Object state change records:
___

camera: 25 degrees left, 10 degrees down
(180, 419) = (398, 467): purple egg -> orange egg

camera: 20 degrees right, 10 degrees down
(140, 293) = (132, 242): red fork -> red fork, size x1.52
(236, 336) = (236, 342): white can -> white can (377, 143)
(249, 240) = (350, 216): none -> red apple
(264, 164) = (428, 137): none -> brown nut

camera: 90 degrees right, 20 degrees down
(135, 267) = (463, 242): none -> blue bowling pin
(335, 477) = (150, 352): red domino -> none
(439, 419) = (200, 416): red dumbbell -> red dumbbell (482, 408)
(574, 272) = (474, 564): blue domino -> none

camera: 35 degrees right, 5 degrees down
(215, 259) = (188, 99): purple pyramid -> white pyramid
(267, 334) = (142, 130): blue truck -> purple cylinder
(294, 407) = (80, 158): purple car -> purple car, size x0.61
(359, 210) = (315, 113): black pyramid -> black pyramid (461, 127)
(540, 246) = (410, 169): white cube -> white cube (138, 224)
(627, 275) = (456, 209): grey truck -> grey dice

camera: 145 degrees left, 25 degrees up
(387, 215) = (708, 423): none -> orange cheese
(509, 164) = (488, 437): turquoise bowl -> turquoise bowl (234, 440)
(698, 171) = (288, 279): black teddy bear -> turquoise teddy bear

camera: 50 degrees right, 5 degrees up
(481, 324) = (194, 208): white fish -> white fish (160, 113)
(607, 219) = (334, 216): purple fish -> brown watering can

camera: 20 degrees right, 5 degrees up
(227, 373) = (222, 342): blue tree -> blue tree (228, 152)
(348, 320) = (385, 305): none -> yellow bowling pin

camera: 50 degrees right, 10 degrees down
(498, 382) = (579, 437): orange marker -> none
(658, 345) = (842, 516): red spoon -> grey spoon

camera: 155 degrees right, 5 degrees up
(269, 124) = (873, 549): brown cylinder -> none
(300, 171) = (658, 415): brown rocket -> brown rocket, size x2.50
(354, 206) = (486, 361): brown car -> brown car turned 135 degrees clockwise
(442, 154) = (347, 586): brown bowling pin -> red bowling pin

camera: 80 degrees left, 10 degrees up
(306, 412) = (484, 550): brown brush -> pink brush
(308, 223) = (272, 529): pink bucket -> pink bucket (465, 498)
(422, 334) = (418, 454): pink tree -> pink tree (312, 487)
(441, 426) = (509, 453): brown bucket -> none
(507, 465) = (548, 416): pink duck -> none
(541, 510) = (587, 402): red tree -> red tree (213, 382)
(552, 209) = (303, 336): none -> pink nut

___

What this task involves => The word to find is "turquoise". Copy every line of the records that holds it.

Response below =>
(509, 164) = (488, 437): turquoise bowl -> turquoise bowl (234, 440)
(698, 171) = (288, 279): black teddy bear -> turquoise teddy bear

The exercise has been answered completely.